Segment Start: Supplied records

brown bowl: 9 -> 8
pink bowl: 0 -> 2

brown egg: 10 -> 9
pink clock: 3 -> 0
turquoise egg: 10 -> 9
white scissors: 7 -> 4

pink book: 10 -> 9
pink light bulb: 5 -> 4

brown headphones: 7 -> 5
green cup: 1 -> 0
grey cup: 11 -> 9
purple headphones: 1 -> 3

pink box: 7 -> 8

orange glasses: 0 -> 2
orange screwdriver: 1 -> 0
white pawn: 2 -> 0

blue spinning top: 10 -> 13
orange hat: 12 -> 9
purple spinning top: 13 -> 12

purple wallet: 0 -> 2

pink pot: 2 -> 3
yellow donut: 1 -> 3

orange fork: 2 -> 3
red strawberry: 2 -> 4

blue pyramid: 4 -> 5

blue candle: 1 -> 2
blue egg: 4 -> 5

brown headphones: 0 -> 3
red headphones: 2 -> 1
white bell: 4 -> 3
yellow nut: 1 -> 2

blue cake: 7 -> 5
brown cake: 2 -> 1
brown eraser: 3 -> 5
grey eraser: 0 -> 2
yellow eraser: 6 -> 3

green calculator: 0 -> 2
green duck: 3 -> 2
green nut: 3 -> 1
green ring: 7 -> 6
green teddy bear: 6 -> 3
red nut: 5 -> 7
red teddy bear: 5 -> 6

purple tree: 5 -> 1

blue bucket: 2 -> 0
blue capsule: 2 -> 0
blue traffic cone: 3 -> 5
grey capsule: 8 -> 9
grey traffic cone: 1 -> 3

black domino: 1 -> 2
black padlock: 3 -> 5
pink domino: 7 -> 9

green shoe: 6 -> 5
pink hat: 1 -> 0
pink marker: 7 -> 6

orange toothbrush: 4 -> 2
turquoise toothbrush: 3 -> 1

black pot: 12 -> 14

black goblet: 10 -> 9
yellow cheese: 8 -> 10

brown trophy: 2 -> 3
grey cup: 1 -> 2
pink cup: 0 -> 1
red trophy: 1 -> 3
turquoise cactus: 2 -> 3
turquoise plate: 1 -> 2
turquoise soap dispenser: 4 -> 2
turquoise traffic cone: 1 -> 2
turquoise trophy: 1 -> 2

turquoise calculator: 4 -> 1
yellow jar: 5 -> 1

Segment End: Supplied records

** Required work **
Within the listing above, the range opens at the line with "pink book: 10 -> 9" and closes at the line with "yellow donut: 1 -> 3". Reproduce exactly the lines of that range, including both ends.

** Answer section **
pink book: 10 -> 9
pink light bulb: 5 -> 4

brown headphones: 7 -> 5
green cup: 1 -> 0
grey cup: 11 -> 9
purple headphones: 1 -> 3

pink box: 7 -> 8

orange glasses: 0 -> 2
orange screwdriver: 1 -> 0
white pawn: 2 -> 0

blue spinning top: 10 -> 13
orange hat: 12 -> 9
purple spinning top: 13 -> 12

purple wallet: 0 -> 2

pink pot: 2 -> 3
yellow donut: 1 -> 3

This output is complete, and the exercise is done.